:: Aim of the task ::
In the entries below, find the line with "green bowling pin: 0 -> 3" and print exactly every line from there up to and including the line with "yellow bowling pin: 6 -> 7", with no other lines.

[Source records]
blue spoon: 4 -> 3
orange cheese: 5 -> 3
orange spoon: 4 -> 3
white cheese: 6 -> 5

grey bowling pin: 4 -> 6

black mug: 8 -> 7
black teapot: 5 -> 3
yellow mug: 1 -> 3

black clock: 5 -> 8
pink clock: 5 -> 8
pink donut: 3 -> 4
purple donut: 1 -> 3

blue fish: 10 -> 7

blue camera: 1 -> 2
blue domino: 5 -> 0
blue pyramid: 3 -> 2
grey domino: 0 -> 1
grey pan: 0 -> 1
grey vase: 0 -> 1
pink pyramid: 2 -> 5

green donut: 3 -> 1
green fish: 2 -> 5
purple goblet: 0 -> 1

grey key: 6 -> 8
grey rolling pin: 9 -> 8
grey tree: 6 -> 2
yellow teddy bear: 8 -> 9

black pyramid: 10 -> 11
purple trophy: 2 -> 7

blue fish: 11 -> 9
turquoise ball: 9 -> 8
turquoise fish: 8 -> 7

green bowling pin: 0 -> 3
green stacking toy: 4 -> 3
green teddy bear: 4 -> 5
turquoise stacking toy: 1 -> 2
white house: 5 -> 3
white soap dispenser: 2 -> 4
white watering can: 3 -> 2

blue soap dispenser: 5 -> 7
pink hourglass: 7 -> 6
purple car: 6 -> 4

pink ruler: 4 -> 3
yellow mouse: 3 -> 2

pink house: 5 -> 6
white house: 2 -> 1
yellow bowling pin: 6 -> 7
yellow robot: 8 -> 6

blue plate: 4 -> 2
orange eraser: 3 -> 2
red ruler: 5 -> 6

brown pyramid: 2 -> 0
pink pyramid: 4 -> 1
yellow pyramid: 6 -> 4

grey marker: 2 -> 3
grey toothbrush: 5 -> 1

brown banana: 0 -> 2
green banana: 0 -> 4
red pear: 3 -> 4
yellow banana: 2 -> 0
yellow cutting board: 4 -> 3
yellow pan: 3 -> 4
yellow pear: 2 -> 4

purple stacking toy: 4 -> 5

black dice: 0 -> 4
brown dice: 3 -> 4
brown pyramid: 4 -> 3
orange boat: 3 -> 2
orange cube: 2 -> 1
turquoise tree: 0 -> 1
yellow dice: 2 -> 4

:: Exercise output ::
green bowling pin: 0 -> 3
green stacking toy: 4 -> 3
green teddy bear: 4 -> 5
turquoise stacking toy: 1 -> 2
white house: 5 -> 3
white soap dispenser: 2 -> 4
white watering can: 3 -> 2

blue soap dispenser: 5 -> 7
pink hourglass: 7 -> 6
purple car: 6 -> 4

pink ruler: 4 -> 3
yellow mouse: 3 -> 2

pink house: 5 -> 6
white house: 2 -> 1
yellow bowling pin: 6 -> 7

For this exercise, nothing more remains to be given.